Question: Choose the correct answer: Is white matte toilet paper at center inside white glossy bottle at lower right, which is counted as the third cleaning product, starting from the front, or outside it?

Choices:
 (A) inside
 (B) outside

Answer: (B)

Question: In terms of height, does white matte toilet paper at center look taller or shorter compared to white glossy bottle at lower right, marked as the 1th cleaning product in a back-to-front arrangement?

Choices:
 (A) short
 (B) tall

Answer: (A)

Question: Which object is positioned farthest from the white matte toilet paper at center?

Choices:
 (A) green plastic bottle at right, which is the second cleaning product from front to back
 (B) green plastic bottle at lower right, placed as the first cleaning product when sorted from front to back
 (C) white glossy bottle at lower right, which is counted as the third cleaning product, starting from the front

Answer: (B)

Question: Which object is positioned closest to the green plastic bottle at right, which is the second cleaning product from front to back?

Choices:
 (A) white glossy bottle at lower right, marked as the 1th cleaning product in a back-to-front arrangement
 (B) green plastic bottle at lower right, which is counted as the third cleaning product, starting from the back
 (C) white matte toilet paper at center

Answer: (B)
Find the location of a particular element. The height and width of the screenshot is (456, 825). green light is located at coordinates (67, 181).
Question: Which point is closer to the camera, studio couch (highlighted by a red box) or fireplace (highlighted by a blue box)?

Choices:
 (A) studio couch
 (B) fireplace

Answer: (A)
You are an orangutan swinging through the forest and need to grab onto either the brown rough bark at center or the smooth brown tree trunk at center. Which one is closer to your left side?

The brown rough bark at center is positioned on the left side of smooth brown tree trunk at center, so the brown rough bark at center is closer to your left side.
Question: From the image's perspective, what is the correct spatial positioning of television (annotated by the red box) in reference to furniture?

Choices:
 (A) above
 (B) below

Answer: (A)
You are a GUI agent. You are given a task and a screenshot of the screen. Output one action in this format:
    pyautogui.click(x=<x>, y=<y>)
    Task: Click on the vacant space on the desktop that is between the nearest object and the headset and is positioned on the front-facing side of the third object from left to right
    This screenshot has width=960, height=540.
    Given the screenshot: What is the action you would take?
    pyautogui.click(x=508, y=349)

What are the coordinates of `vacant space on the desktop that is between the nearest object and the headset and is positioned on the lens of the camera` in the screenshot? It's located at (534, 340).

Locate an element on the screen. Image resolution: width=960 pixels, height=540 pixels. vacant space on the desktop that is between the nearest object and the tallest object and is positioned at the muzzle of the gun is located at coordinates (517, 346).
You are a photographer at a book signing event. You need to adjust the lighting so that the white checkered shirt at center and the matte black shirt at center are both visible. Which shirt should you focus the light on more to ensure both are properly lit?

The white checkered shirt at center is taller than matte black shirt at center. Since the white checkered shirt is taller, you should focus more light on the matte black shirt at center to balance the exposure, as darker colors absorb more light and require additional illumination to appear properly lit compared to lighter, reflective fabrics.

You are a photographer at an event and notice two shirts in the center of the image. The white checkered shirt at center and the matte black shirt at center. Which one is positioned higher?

Given request — Please find every line in the material above that contains the word "headset", and copy each of those lines in full.

Result of the task —
    Task: Click on the vacant space on the desktop that is between the nearest object and the headset and is positioned on the front-facing side of the third object from left to right
What are the coordinates of `vacant space on the desktop that is between the nearest object and the headset and is positioned on the lens of the camera` in the screenshot? It's located at (534, 340).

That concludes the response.